PROVIDED INFORMATION >>

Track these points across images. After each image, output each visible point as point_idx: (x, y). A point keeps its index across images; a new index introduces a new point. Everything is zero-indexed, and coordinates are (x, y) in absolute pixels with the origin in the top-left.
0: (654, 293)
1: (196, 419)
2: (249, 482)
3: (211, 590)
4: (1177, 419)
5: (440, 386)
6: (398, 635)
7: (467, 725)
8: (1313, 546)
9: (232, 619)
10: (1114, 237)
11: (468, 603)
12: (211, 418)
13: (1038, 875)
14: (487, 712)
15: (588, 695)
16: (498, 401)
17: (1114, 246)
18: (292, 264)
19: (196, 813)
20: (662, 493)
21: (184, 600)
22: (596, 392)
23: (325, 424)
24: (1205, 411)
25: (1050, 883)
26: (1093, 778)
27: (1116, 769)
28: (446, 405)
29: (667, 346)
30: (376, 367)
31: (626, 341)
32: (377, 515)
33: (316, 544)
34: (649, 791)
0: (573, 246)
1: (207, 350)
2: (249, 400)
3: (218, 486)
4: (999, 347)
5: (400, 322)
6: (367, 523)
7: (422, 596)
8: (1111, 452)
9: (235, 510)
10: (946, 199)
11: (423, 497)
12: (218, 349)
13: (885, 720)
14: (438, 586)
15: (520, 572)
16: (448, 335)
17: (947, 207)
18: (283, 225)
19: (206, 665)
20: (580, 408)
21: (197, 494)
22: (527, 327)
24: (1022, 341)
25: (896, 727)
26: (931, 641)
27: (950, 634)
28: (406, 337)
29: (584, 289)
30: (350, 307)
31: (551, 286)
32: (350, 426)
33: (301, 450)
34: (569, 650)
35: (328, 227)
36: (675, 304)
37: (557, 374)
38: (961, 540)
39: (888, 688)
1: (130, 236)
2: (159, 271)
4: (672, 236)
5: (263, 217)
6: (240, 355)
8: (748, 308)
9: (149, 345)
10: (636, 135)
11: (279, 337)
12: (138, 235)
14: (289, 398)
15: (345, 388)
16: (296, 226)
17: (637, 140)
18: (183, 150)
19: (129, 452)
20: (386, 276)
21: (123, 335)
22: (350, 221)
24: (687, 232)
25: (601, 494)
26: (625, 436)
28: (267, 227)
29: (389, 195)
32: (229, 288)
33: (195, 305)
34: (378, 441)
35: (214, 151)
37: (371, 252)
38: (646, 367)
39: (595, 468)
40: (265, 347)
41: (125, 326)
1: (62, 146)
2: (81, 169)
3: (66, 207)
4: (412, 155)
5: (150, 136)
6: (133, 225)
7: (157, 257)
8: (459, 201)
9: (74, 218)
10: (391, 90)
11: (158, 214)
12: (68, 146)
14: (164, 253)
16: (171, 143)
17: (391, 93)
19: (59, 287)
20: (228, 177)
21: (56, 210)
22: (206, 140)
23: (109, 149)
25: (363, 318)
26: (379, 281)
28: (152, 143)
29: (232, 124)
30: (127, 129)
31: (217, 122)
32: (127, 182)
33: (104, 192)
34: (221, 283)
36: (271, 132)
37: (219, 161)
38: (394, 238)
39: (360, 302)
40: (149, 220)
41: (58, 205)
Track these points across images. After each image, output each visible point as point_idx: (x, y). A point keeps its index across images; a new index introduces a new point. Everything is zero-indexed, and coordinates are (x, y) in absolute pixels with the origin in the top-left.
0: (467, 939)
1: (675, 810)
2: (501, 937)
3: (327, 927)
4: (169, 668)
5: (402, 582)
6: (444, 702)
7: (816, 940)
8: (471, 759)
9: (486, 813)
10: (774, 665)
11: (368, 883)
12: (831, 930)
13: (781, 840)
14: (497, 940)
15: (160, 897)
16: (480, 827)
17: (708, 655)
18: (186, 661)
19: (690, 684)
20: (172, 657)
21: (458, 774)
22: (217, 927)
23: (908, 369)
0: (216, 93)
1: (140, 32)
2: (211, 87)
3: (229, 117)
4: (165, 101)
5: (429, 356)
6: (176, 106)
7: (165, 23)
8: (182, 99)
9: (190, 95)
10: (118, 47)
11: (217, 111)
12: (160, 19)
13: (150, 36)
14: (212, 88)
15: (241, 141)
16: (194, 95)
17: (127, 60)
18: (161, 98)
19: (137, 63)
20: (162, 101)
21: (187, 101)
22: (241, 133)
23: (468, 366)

WHAT THIS TASK INVOLVES >>
Return these lines verbatim, from the first one to the last.

FULL ANSWER >>
Track these points across images. After each image, output each visible point as point_idx: (x, y). A point keeps its index across images; a new index introduces a new point. Everything is zero-indexed, and coordinates are (x, y) in absolute pixels with the origin in the top-left.
0: (654, 293)
1: (196, 419)
2: (249, 482)
3: (211, 590)
4: (1177, 419)
5: (440, 386)
6: (398, 635)
7: (467, 725)
8: (1313, 546)
9: (232, 619)
10: (1114, 237)
11: (468, 603)
12: (211, 418)
13: (1038, 875)
14: (487, 712)
15: (588, 695)
16: (498, 401)
17: (1114, 246)
18: (292, 264)
19: (196, 813)
20: (662, 493)
21: (184, 600)
22: (596, 392)
23: (325, 424)
24: (1205, 411)
25: (1050, 883)
26: (1093, 778)
27: (1116, 769)
28: (446, 405)
29: (667, 346)
30: (376, 367)
31: (626, 341)
32: (377, 515)
33: (316, 544)
34: (649, 791)
0: (573, 246)
1: (207, 350)
2: (249, 400)
3: (218, 486)
4: (999, 347)
5: (400, 322)
6: (367, 523)
7: (422, 596)
8: (1111, 452)
9: (235, 510)
10: (946, 199)
11: (423, 497)
12: (218, 349)
13: (885, 720)
14: (438, 586)
15: (520, 572)
16: (448, 335)
17: (947, 207)
18: (283, 225)
19: (206, 665)
20: (580, 408)
21: (197, 494)
22: (527, 327)
24: (1022, 341)
25: (896, 727)
26: (931, 641)
27: (950, 634)
28: (406, 337)
29: (584, 289)
30: (350, 307)
31: (551, 286)
32: (350, 426)
33: (301, 450)
34: (569, 650)
35: (328, 227)
36: (675, 304)
37: (557, 374)
38: (961, 540)
39: (888, 688)
1: (130, 236)
2: (159, 271)
4: (672, 236)
5: (263, 217)
6: (240, 355)
8: (748, 308)
9: (149, 345)
10: (636, 135)
11: (279, 337)
12: (138, 235)
14: (289, 398)
15: (345, 388)
16: (296, 226)
17: (637, 140)
18: (183, 150)
19: (129, 452)
20: (386, 276)
21: (123, 335)
22: (350, 221)
24: (687, 232)
25: (601, 494)
26: (625, 436)
28: (267, 227)
29: (389, 195)
32: (229, 288)
33: (195, 305)
34: (378, 441)
35: (214, 151)
37: (371, 252)
38: (646, 367)
39: (595, 468)
40: (265, 347)
41: (125, 326)
1: (62, 146)
2: (81, 169)
3: (66, 207)
4: (412, 155)
5: (150, 136)
6: (133, 225)
7: (157, 257)
8: (459, 201)
9: (74, 218)
10: (391, 90)
11: (158, 214)
12: (68, 146)
14: (164, 253)
16: (171, 143)
17: (391, 93)
19: (59, 287)
20: (228, 177)
21: (56, 210)
22: (206, 140)
23: (109, 149)
25: (363, 318)
26: (379, 281)
28: (152, 143)
29: (232, 124)
30: (127, 129)
31: (217, 122)
32: (127, 182)
33: (104, 192)
34: (221, 283)
36: (271, 132)
37: (219, 161)
38: (394, 238)
39: (360, 302)
40: (149, 220)
41: (58, 205)
Track these points across images. After each image, output each visible point as point_idx: (x, y). A point keeps its index across images; a new index introduces a new point. Everything is zero-indexed, and coordinates are (x, y) in absolute pixels with the origin in the top-left.
0: (467, 939)
1: (675, 810)
2: (501, 937)
3: (327, 927)
4: (169, 668)
5: (402, 582)
6: (444, 702)
7: (816, 940)
8: (471, 759)
9: (486, 813)
10: (774, 665)
11: (368, 883)
12: (831, 930)
13: (781, 840)
14: (497, 940)
15: (160, 897)
16: (480, 827)
17: (708, 655)
18: (186, 661)
19: (690, 684)
20: (172, 657)
21: (458, 774)
22: (217, 927)
23: (908, 369)
0: (216, 93)
1: (140, 32)
2: (211, 87)
3: (229, 117)
4: (165, 101)
5: (429, 356)
6: (176, 106)
7: (165, 23)
8: (182, 99)
9: (190, 95)
10: (118, 47)
11: (217, 111)
12: (160, 19)
13: (150, 36)
14: (212, 88)
15: (241, 141)
16: (194, 95)
17: (127, 60)
18: (161, 98)
19: (137, 63)
20: (162, 101)
21: (187, 101)
22: (241, 133)
23: (468, 366)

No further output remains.